▶ _Problem description_: Once the images are set aside, print the remaining lines below exactly.

▶ _Given data_:
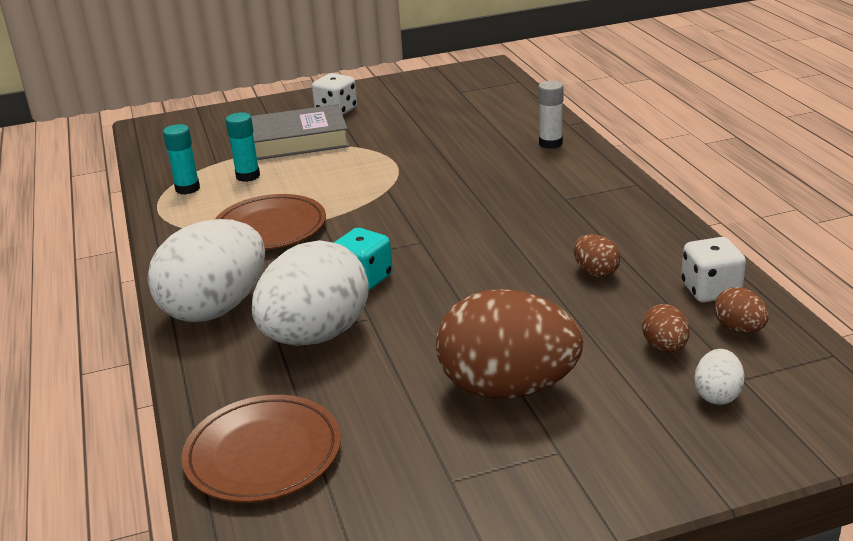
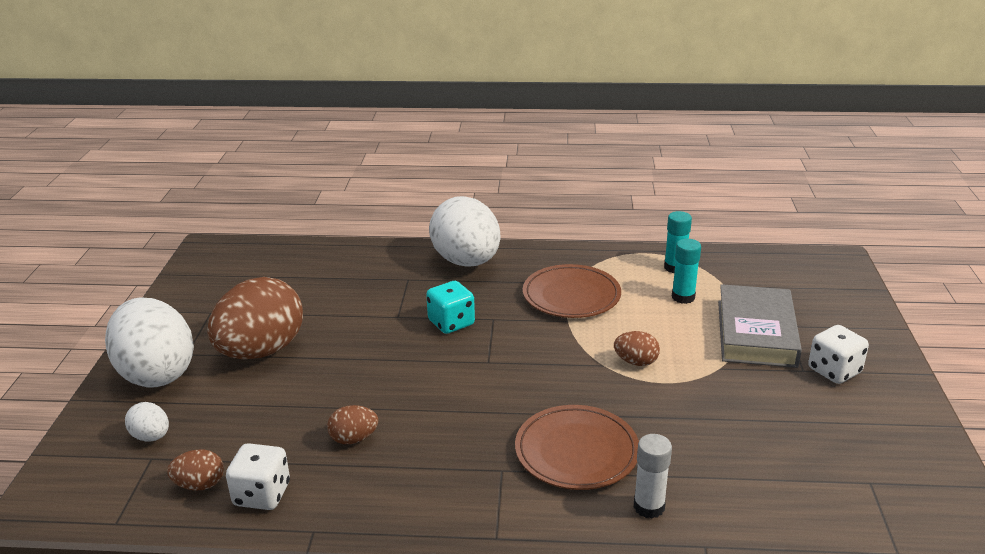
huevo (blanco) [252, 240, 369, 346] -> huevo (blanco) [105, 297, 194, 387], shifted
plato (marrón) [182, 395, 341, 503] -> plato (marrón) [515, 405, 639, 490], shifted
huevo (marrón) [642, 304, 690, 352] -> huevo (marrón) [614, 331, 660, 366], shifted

▶ _Reply_:
huevo (blanco) [252, 240, 369, 346] -> huevo (blanco) [105, 297, 194, 387], shifted
plato (marrón) [182, 395, 341, 503] -> plato (marrón) [515, 405, 639, 490], shifted
huevo (marrón) [642, 304, 690, 352] -> huevo (marrón) [614, 331, 660, 366], shifted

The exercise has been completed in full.